• [WHAT YOU SHOULD DO] Please give every line below again exactly, but not its pictures.
---- SUPPLIED RECORDS
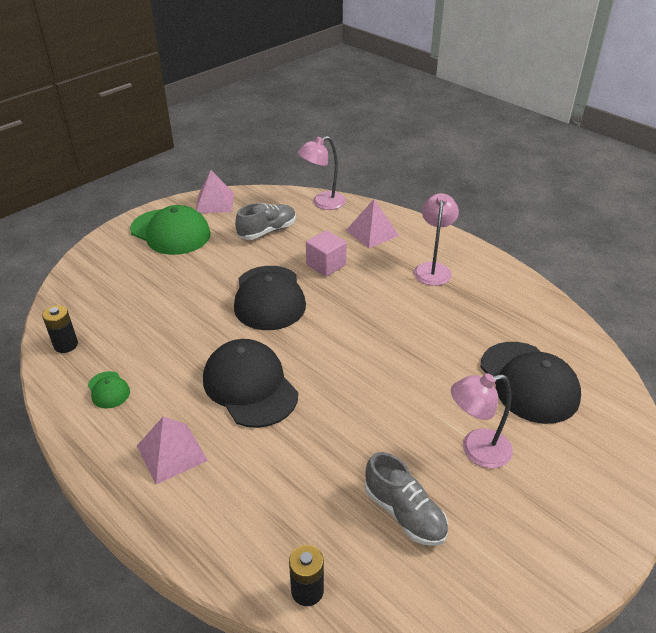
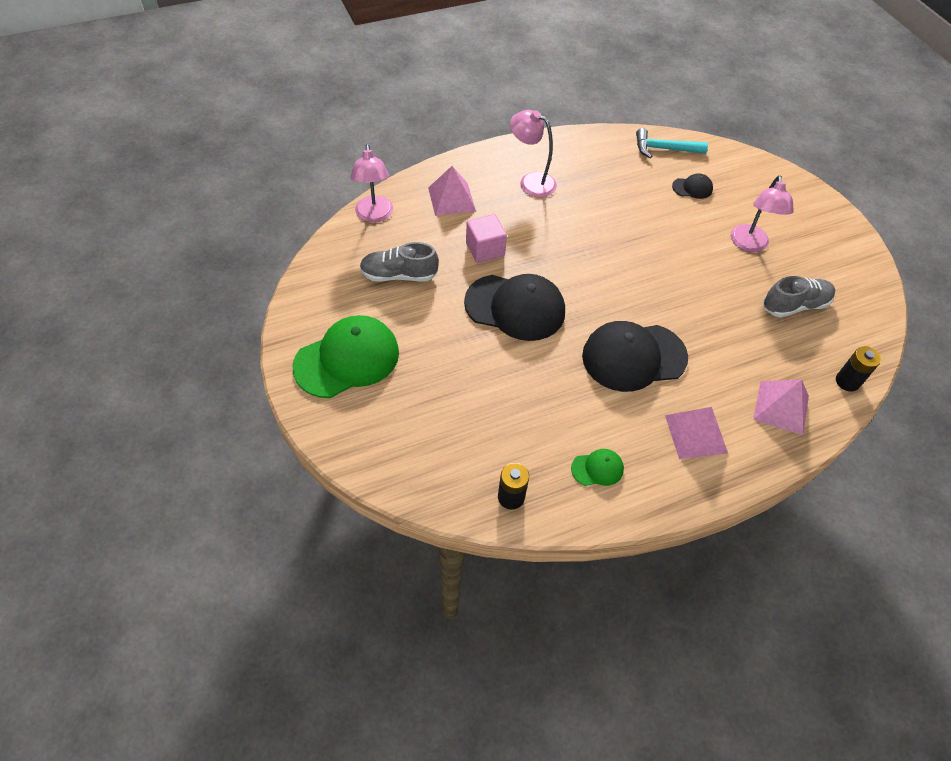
camera: 70 degrees left, 15 degrees up
(214, 202) = (310, 304): pink pyramid -> pink pyramid (781, 407)
(267, 231) = (399, 275): grey shoe -> grey shoe turned 75 degrees counterclockwise
(529, 382) = (692, 188): black cap -> black cap, size x0.45
(572, 346) = (664, 149): none -> turquoise hammer

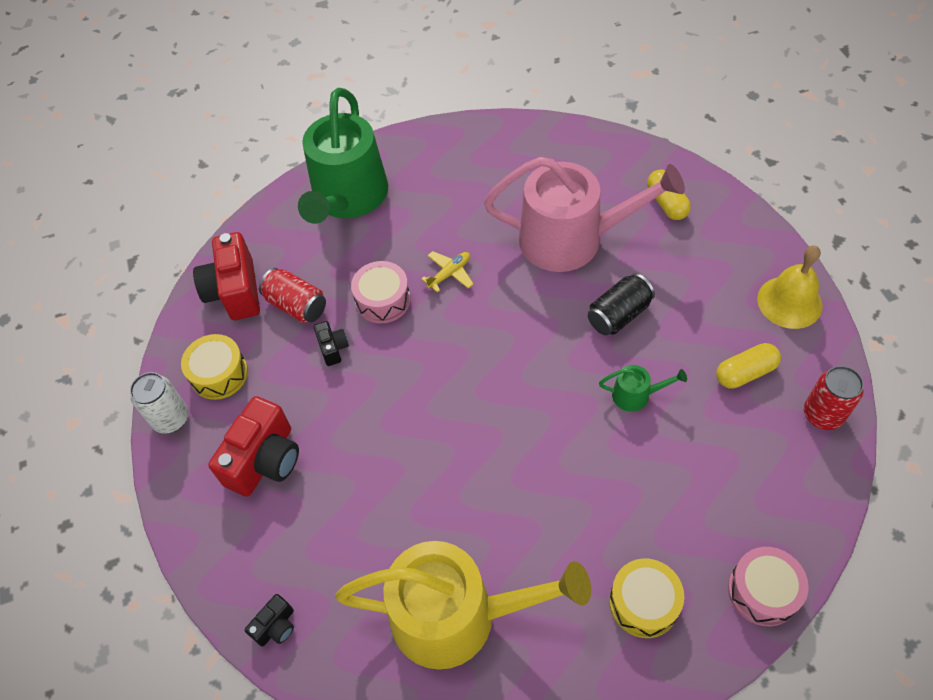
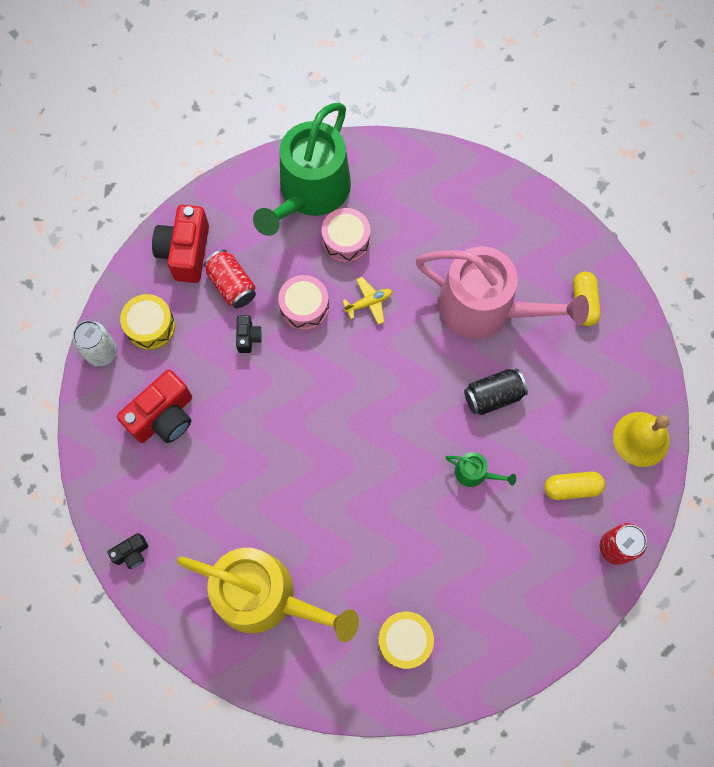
camera: 15 degrees right, 15 degrees up
(762, 591) = (496, 666): pink drum -> pink drum (346, 240)

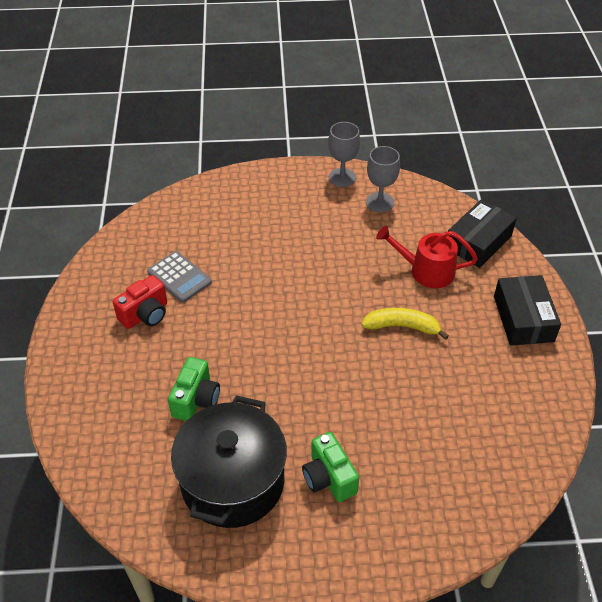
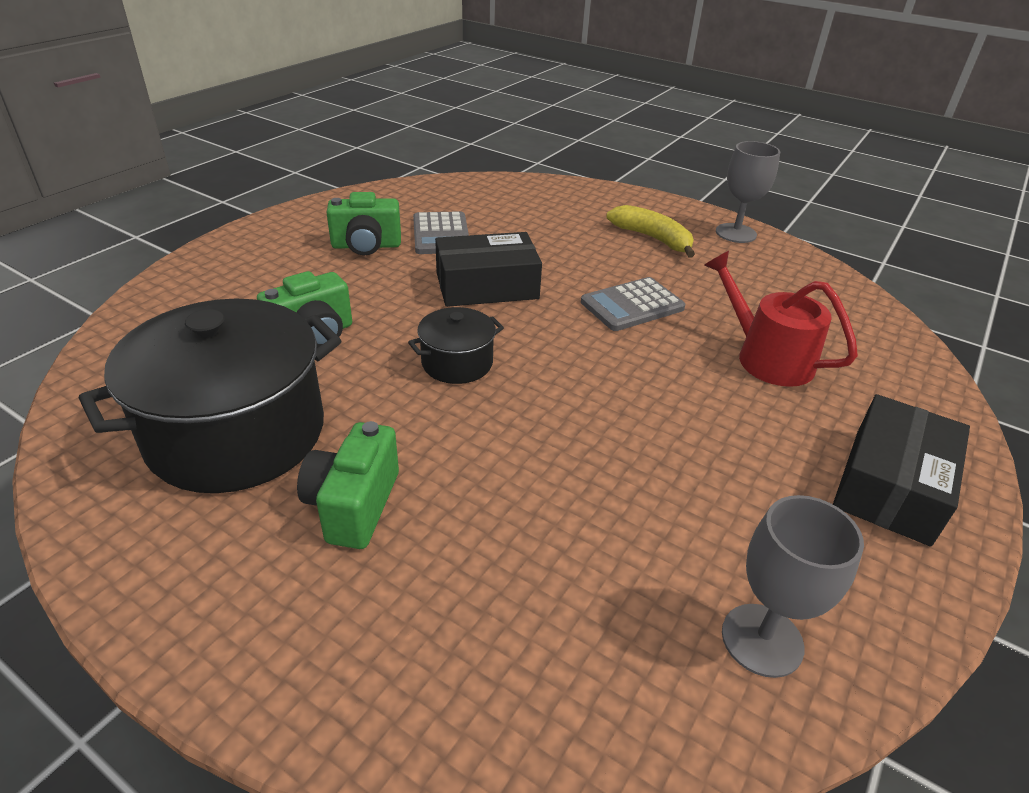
camera: 35 degrees right, 10 degrees down
(145, 314) = (366, 246): red camera -> green camera
(289, 369) = (457, 363): none -> black pot
(337, 272) = (632, 305): none -> grey calculator
(380, 202) = (765, 270): grey goblet -> grey goblet (762, 640)
(402, 326) = (664, 396): yellow banana -> yellow banana (652, 238)
(478, 242) = (886, 363): black box -> black box (487, 286)

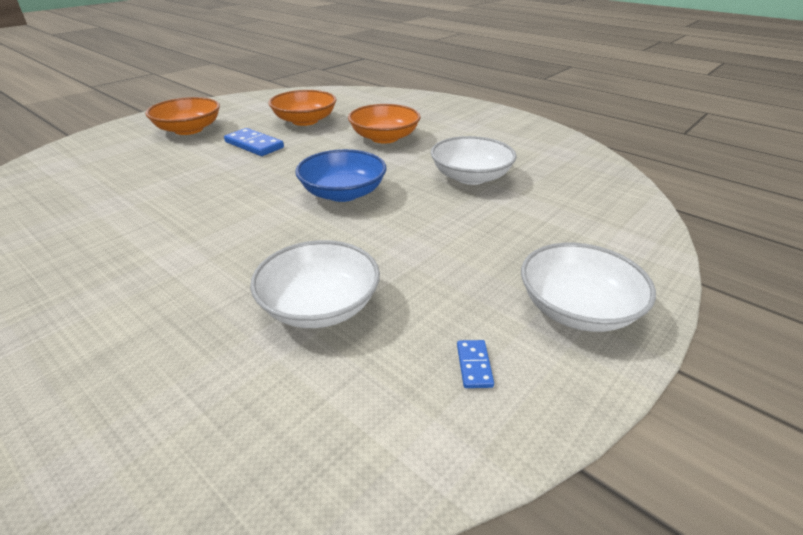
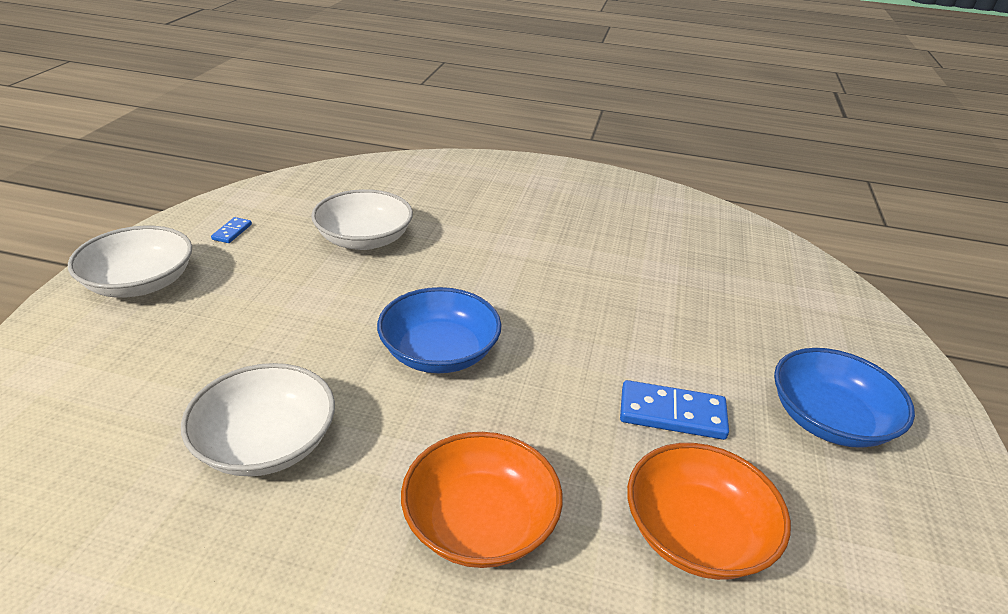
camera: 150 degrees right, 0 degrees up
(188, 129) = (829, 419): orange bowl -> blue bowl
(474, 365) = (232, 232): blue domino -> blue domino turned 45 degrees clockwise

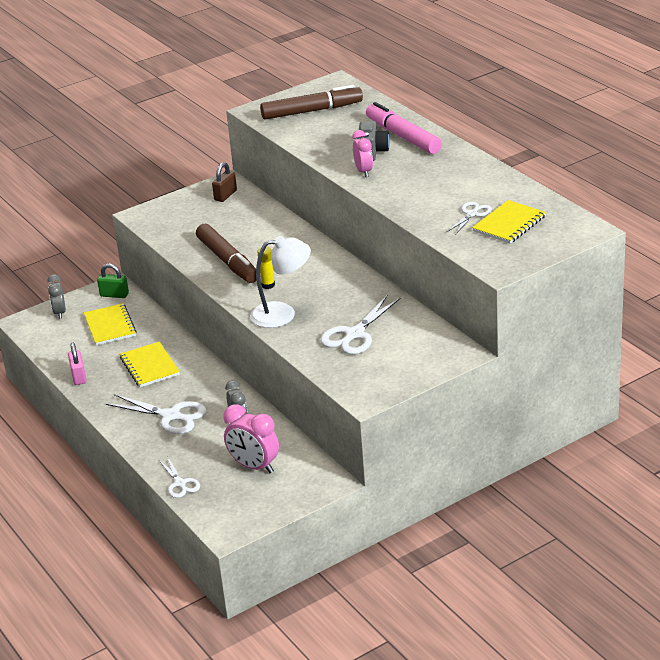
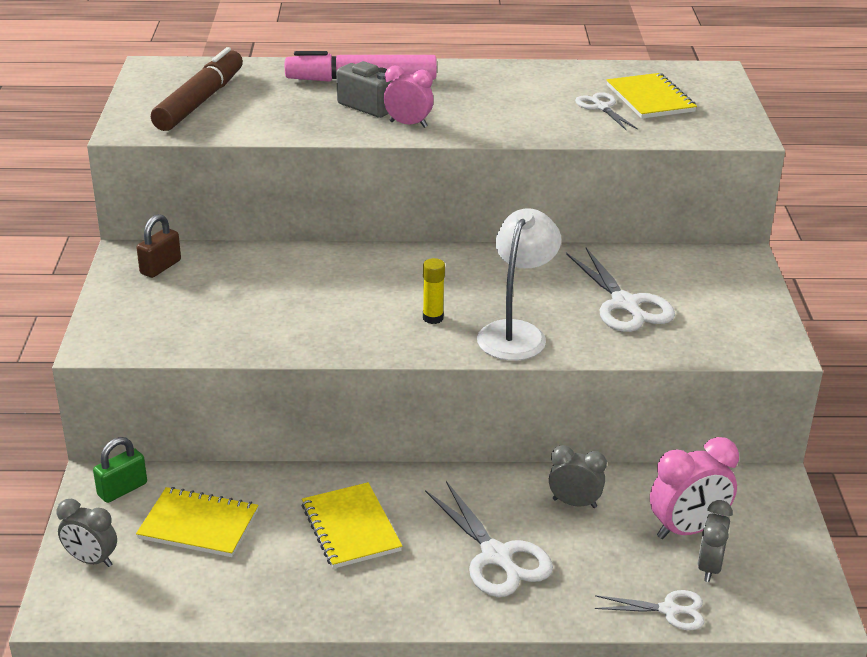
camera: 60 degrees left, 0 degrees up
(78, 376) = (292, 607): pink padlock -> none
(149, 366) = (350, 528): yellow notebook -> yellow notebook turned 60 degrees clockwise
(170, 416) = (496, 556): white scissors -> white scissors turned 90 degrees clockwise
(225, 195) = (160, 267): brown padlock -> brown padlock turned 60 degrees clockwise
(227, 261) = (331, 324): brown marker -> none
(228, 485) = (709, 567): none -> grey clock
--------
• [ANSWER TO THE PROBLEM]
camera: 70 degrees left, 15 degrees up
(214, 202) = (310, 304): pink pyramid -> pink pyramid (781, 407)
(267, 231) = (399, 275): grey shoe -> grey shoe turned 75 degrees counterclockwise
(529, 382) = (692, 188): black cap -> black cap, size x0.45
(572, 346) = (664, 149): none -> turquoise hammer

camera: 15 degrees right, 15 degrees up
(762, 591) = (496, 666): pink drum -> pink drum (346, 240)

camera: 35 degrees right, 10 degrees down
(145, 314) = (366, 246): red camera -> green camera
(289, 369) = (457, 363): none -> black pot
(337, 272) = (632, 305): none -> grey calculator
(380, 202) = (765, 270): grey goblet -> grey goblet (762, 640)
(402, 326) = (664, 396): yellow banana -> yellow banana (652, 238)
(478, 242) = (886, 363): black box -> black box (487, 286)

camera: 150 degrees right, 0 degrees up
(188, 129) = (829, 419): orange bowl -> blue bowl
(474, 365) = (232, 232): blue domino -> blue domino turned 45 degrees clockwise

camera: 60 degrees left, 0 degrees up
(78, 376) = (292, 607): pink padlock -> none
(149, 366) = (350, 528): yellow notebook -> yellow notebook turned 60 degrees clockwise
(170, 416) = (496, 556): white scissors -> white scissors turned 90 degrees clockwise
(225, 195) = (160, 267): brown padlock -> brown padlock turned 60 degrees clockwise
(227, 261) = (331, 324): brown marker -> none
(228, 485) = (709, 567): none -> grey clock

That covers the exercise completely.